> [TASK TO CARRY OUT]: Return only the stretch of the material below that begins with the line containing "(474, 140) = (94, 463): green" and ends with the line containing "(647, 410) = (262, 131): white", exactly; both of those lines belong to it.

> [AVAILABLE DATA]:
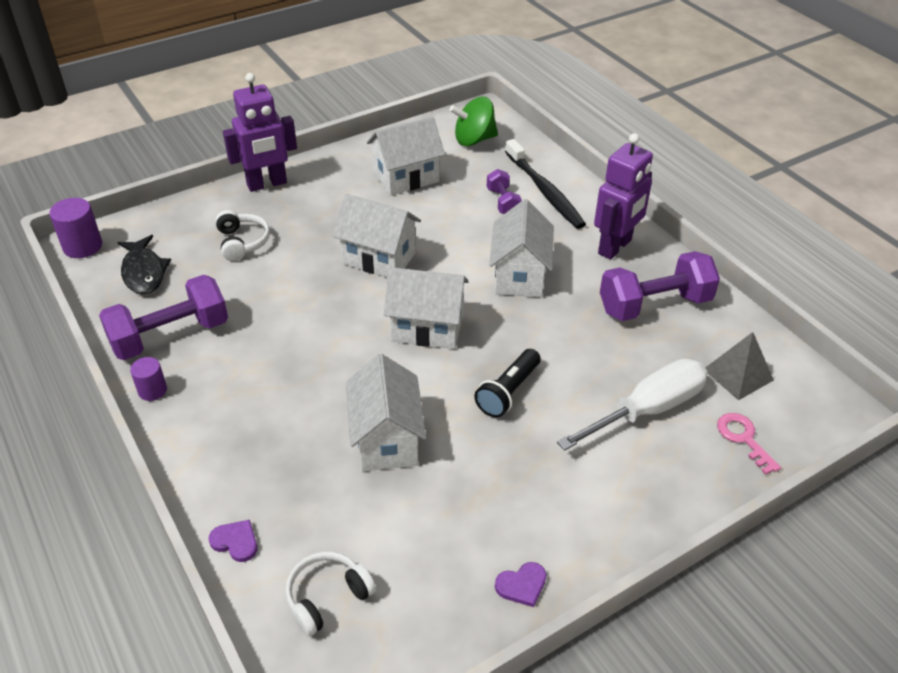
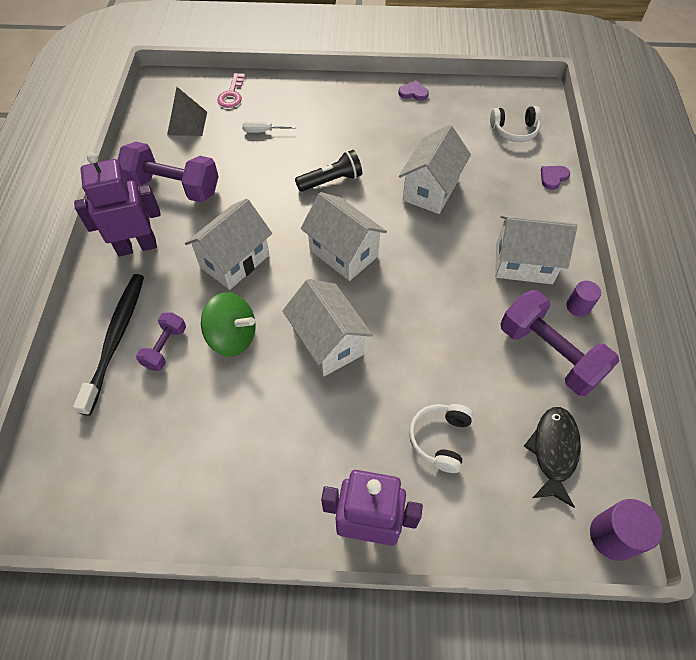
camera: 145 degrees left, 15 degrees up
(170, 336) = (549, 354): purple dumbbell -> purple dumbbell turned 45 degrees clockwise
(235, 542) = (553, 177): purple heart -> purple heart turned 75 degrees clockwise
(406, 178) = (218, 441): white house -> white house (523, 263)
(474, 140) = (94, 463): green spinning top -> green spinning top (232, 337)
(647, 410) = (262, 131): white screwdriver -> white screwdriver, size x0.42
--
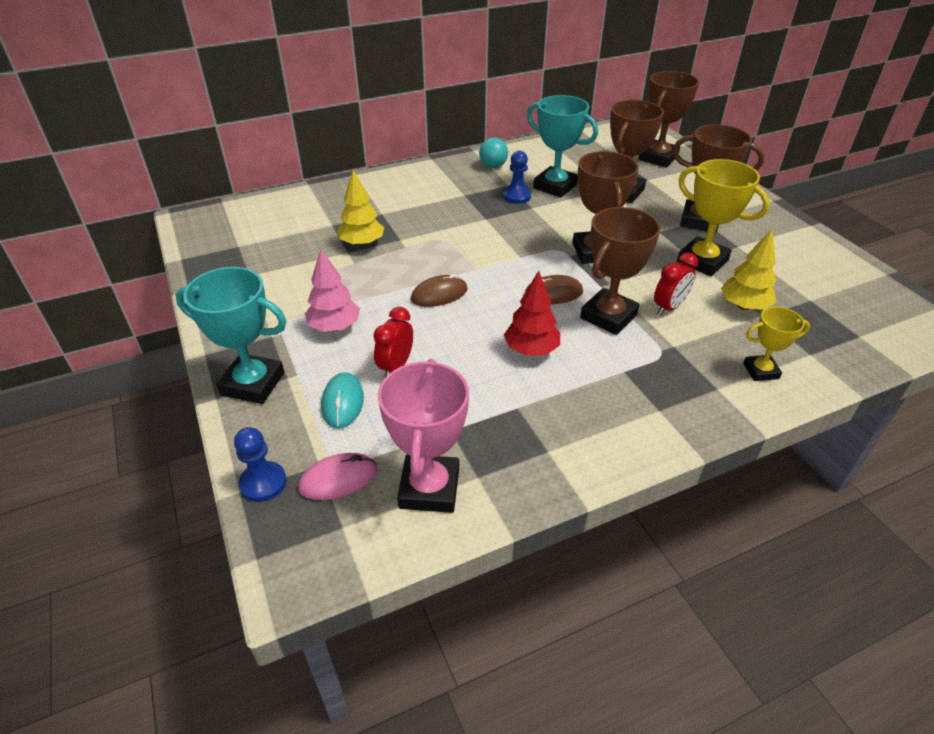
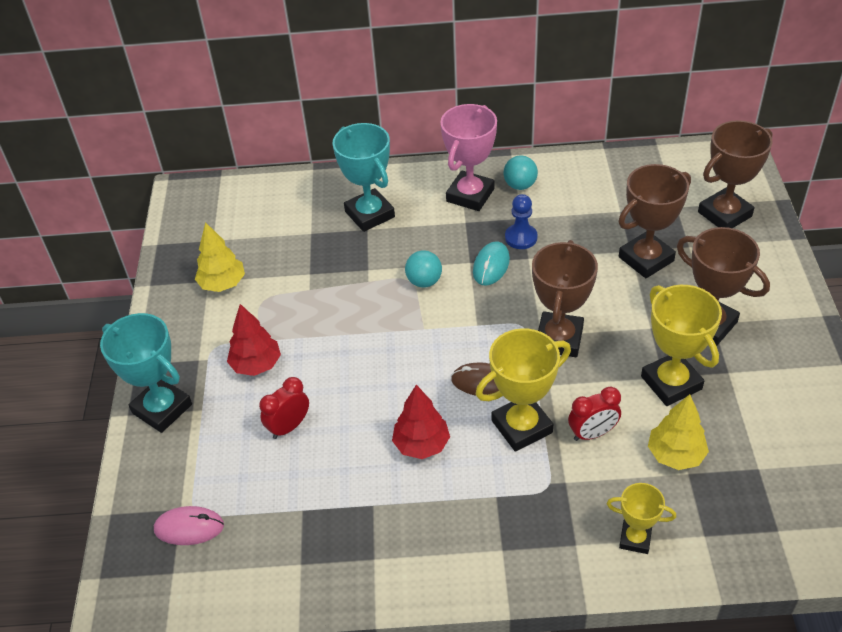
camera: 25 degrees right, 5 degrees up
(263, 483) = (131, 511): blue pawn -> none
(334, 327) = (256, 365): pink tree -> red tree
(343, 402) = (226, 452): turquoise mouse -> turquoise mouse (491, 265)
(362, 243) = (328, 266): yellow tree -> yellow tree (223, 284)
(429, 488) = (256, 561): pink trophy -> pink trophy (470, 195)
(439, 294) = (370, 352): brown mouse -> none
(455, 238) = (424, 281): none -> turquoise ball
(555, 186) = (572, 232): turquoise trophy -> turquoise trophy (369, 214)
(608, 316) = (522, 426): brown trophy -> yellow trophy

> [TASK SOLUTION]:
(474, 140) = (94, 463): green spinning top -> green spinning top (232, 337)
(647, 410) = (262, 131): white screwdriver -> white screwdriver, size x0.42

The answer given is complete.